╔══

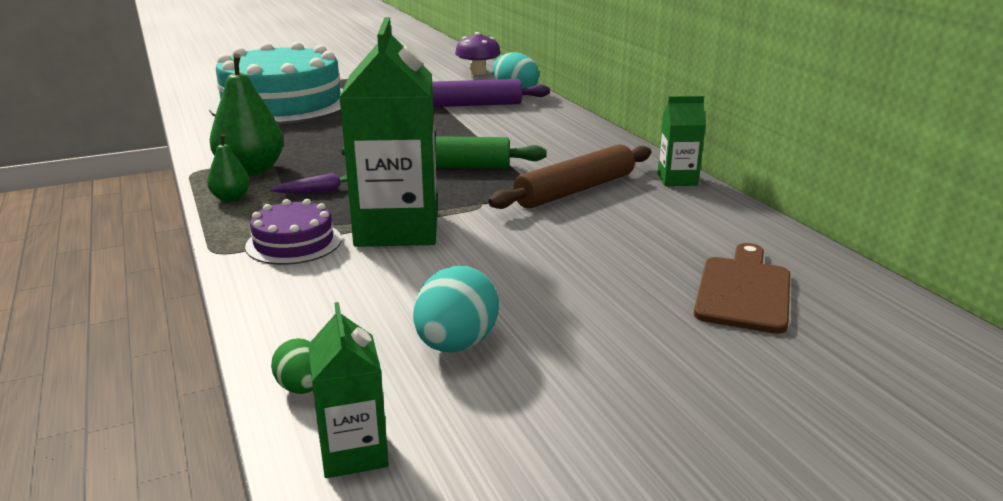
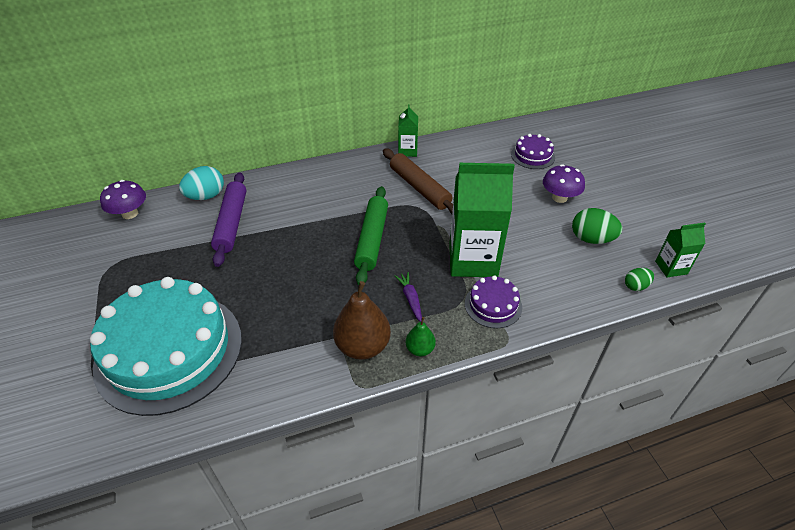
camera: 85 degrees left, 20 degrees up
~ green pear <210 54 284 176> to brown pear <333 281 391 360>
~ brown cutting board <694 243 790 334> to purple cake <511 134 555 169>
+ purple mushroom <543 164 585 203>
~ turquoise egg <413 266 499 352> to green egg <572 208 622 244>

╚══

*EXERCISE DIRECTIONS*
If a line of the records above holds the word "brown", show it.

*TASK OUTPUT*
~ green pear <210 54 284 176> to brown pear <333 281 391 360>
~ brown cutting board <694 243 790 334> to purple cake <511 134 555 169>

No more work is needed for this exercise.